## GIVEN DATA
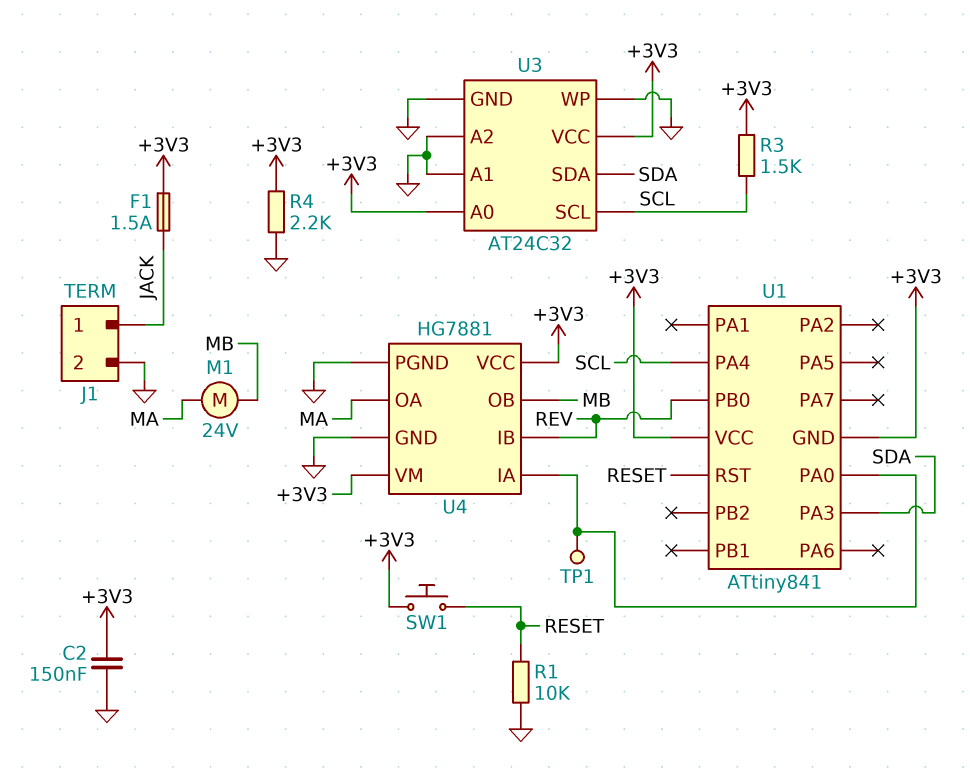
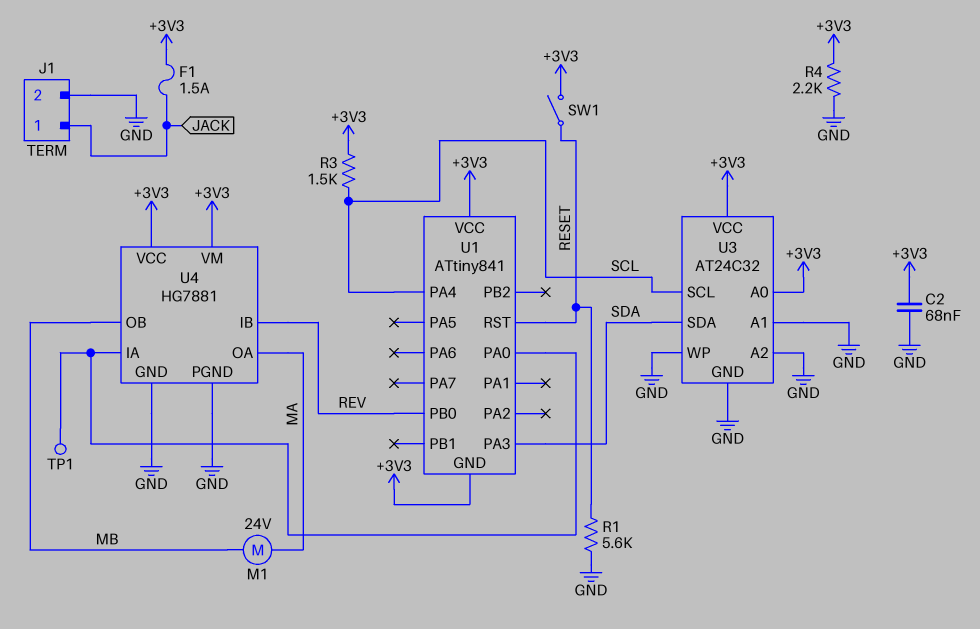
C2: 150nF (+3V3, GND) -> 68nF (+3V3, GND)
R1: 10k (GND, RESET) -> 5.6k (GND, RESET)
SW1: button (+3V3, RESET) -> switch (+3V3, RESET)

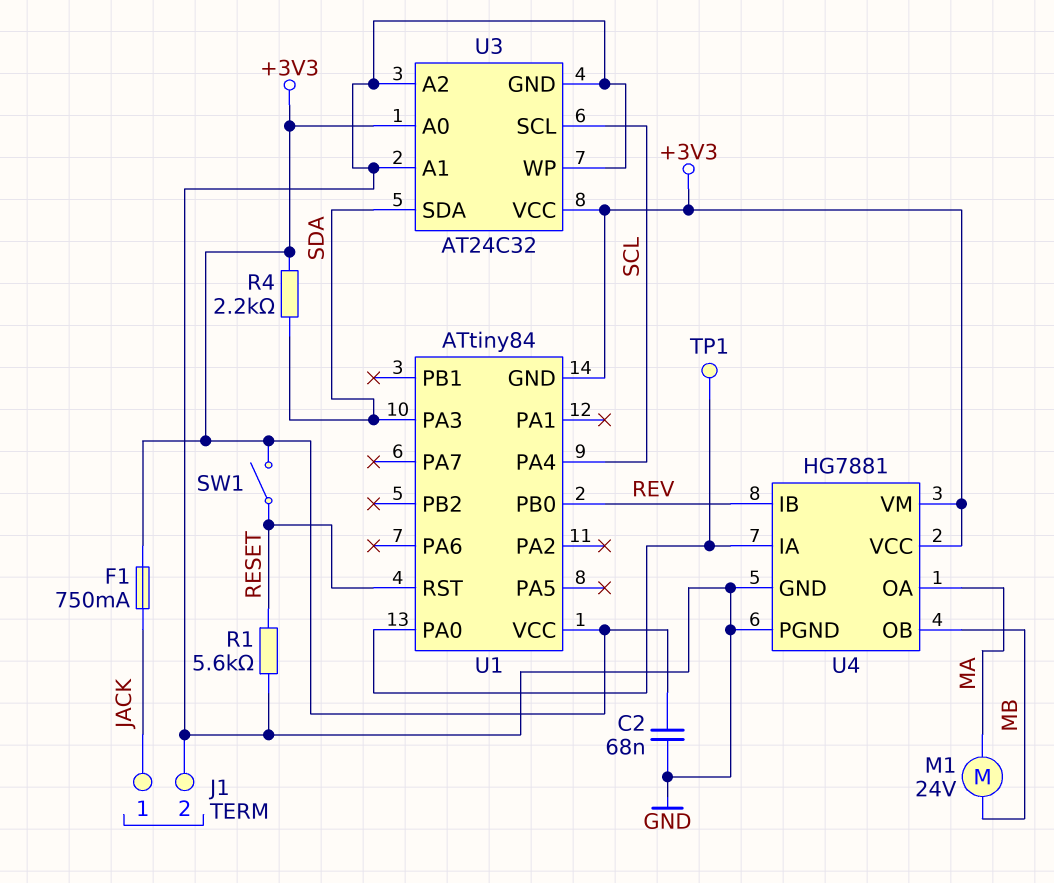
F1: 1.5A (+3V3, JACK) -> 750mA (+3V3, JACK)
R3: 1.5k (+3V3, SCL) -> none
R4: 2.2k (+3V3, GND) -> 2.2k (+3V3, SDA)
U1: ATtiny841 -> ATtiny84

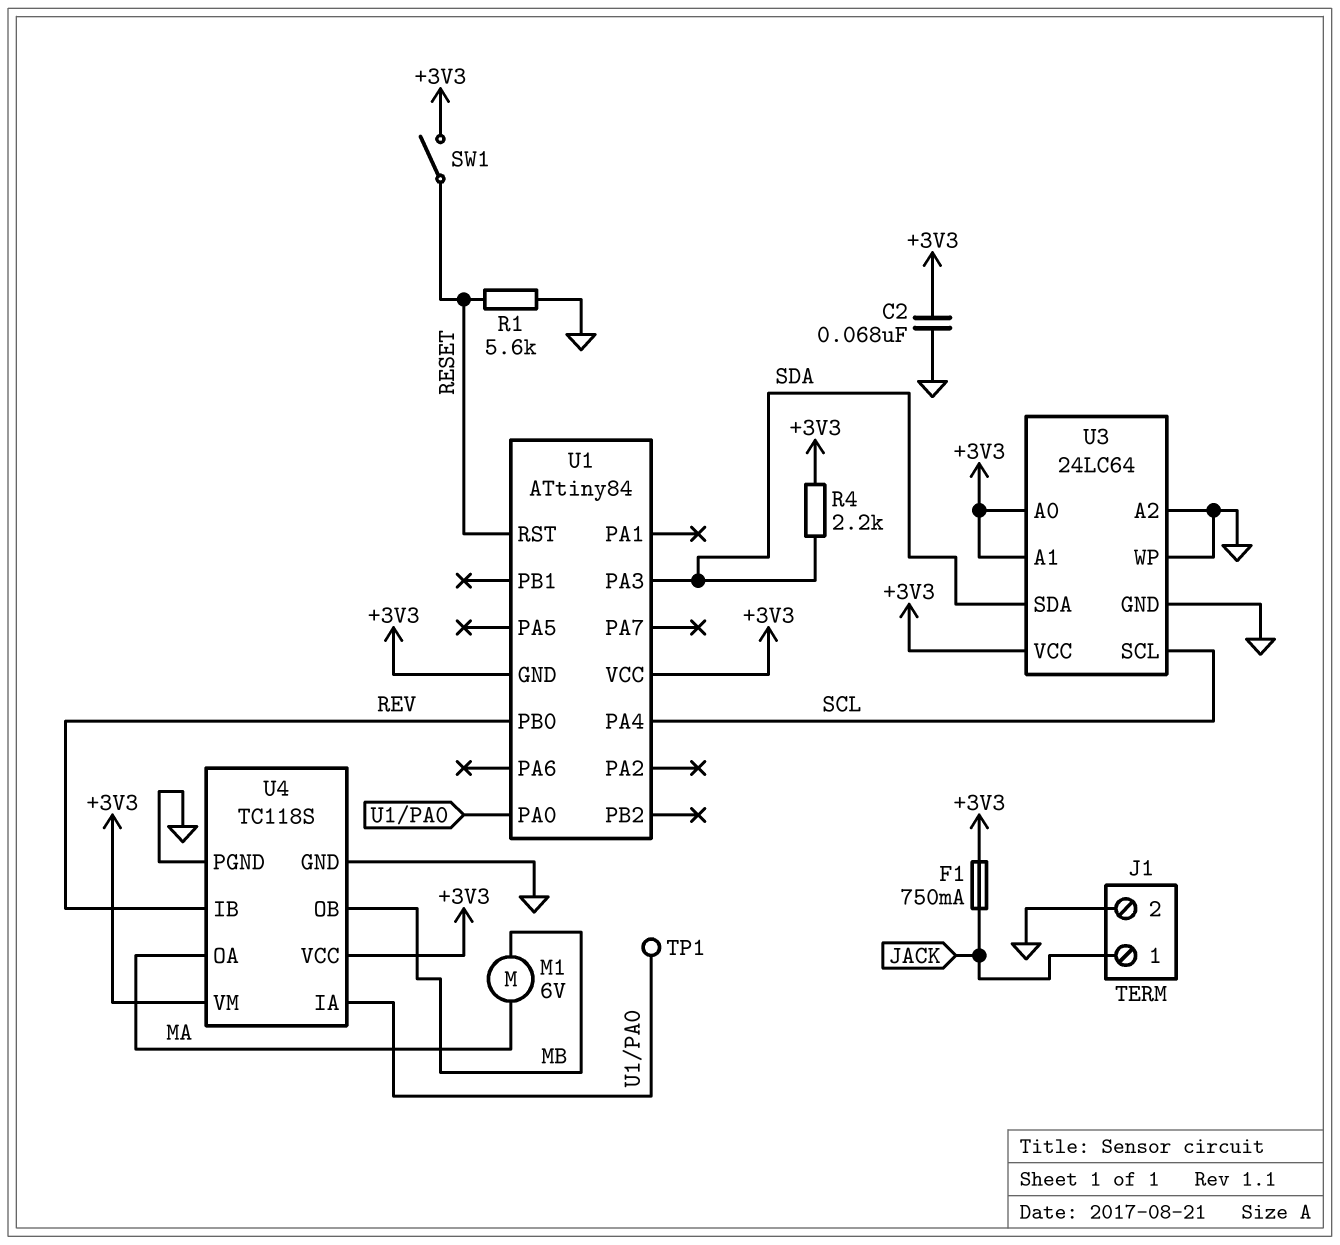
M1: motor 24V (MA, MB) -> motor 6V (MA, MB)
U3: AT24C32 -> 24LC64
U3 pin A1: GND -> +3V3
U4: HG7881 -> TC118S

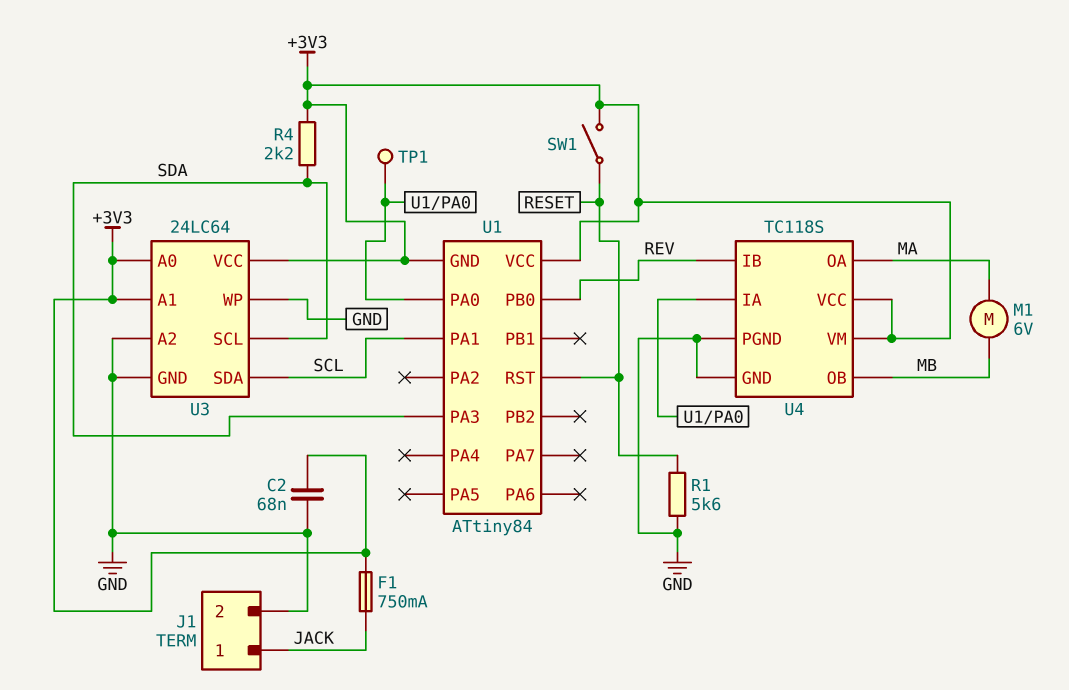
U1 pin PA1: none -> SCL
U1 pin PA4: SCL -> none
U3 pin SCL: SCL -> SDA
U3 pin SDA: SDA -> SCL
==
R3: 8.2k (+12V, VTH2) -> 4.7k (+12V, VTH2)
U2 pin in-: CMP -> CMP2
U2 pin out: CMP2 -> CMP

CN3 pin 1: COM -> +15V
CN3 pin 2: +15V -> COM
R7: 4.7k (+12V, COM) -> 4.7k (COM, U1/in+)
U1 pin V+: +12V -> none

## EXERCISE DIRECTIONS
Would you please copy exactly the part of the entries above that begins at the line containing "CN3 pin 1: COM -> +15V" and ends at the line containing "U1 pin V+: +12V -> none", both lines included?

## TASK ANSWER
CN3 pin 1: COM -> +15V
CN3 pin 2: +15V -> COM
R7: 4.7k (+12V, COM) -> 4.7k (COM, U1/in+)
U1 pin V+: +12V -> none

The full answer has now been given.